-- Excerpted records follows --

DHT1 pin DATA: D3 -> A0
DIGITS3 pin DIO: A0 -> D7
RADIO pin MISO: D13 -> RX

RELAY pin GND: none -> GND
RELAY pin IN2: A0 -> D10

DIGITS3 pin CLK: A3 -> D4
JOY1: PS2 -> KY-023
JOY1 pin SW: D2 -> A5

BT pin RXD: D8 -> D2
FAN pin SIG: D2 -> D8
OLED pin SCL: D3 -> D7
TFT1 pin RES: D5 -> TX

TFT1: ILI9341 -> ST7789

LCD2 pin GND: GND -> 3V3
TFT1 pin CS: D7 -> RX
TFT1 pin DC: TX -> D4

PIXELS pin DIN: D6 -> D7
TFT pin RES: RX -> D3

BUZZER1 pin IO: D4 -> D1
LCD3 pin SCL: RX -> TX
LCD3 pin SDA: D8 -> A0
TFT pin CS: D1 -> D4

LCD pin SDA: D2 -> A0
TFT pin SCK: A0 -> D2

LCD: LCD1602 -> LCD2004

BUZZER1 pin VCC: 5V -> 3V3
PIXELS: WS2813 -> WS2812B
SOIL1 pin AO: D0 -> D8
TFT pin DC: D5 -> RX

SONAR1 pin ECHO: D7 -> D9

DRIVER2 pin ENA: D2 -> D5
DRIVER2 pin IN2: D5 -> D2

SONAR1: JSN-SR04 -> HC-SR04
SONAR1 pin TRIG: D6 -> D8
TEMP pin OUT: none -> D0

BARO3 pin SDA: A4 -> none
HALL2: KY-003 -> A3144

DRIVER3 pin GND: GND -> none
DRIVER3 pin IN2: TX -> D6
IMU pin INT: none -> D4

-- Excerpted records concluded --

# Task directions
Within the data above, pick out all lines holding the word "PIXELS".

# Answer section
PIXELS pin DIN: D6 -> D7
PIXELS: WS2813 -> WS2812B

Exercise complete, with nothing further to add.